**TASK OBJECTIVE:** For each line of the data below, copy it if it holds the word "zener".

**MATERIAL SUPPLIED:**
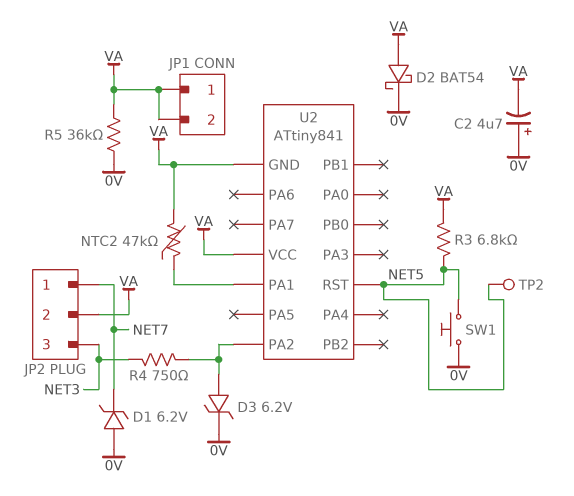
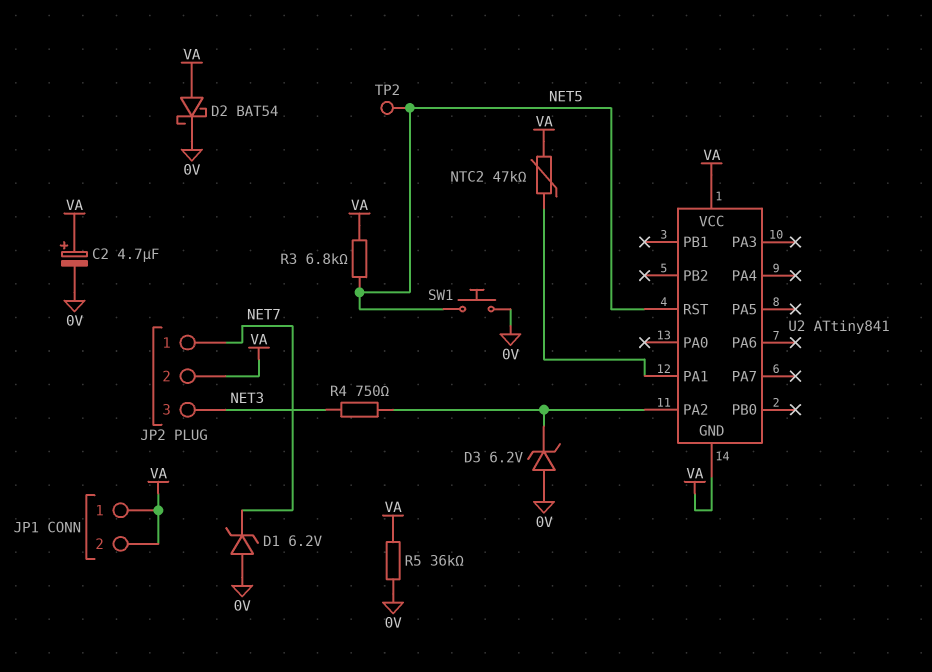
C2: 4.7uF (plus 0V, minus VA) -> 4.7uF (plus VA, minus 0V)
D3: zener 6.2V (A U2/PA2, K 0V) -> zener 6.2V (A 0V, K U2/PA2)

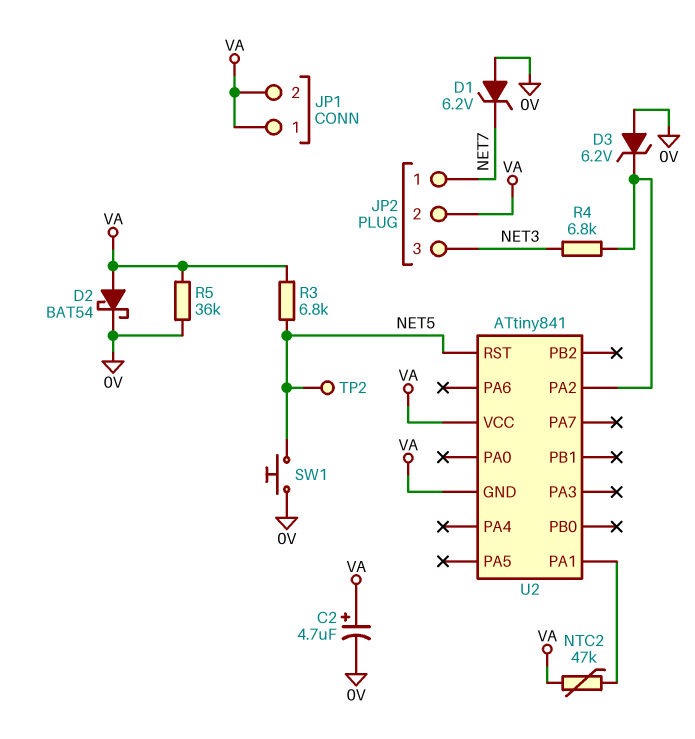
R4: 750 (NET3, U2/PA2) -> 6.8k (NET3, U2/PA2)

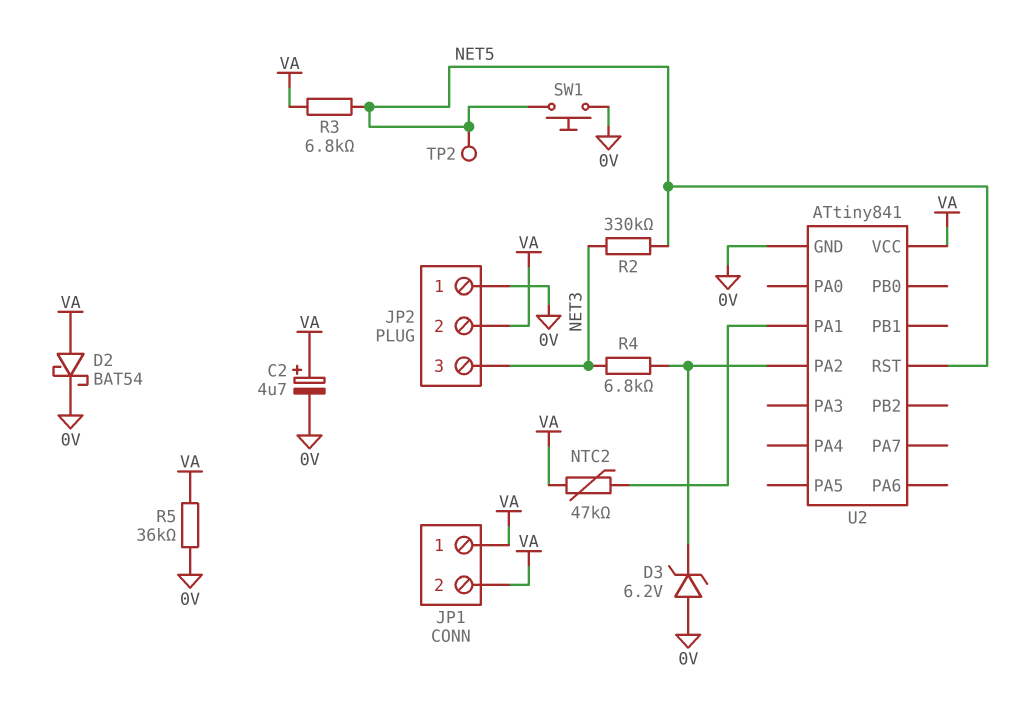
D1: zener 6.2V (A 0V, K NET7) -> none
JP2 pin 1: NET7 -> 0V
R2: none -> 330k (NET3, NET5)
U2 pin GND: VA -> 0V

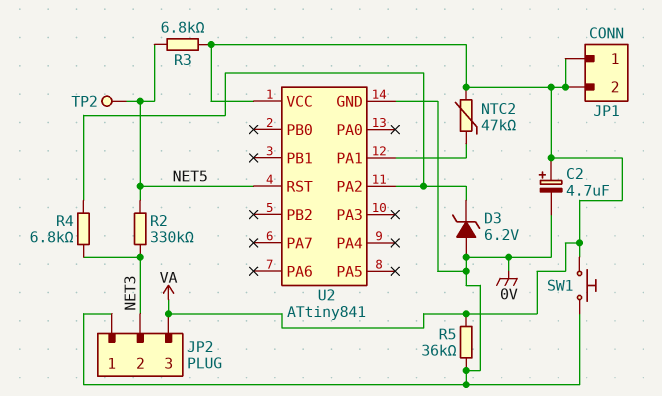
D2: schottky BAT54 (A VA, K 0V) -> none
JP2 pin 2: VA -> NET3
JP2 pin 3: NET3 -> VA
SW1: button (0V, NET5) -> button (0V, VA)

**EXERCISE OUTPUT:**
D3: zener 6.2V (A U2/PA2, K 0V) -> zener 6.2V (A 0V, K U2/PA2)
D1: zener 6.2V (A 0V, K NET7) -> none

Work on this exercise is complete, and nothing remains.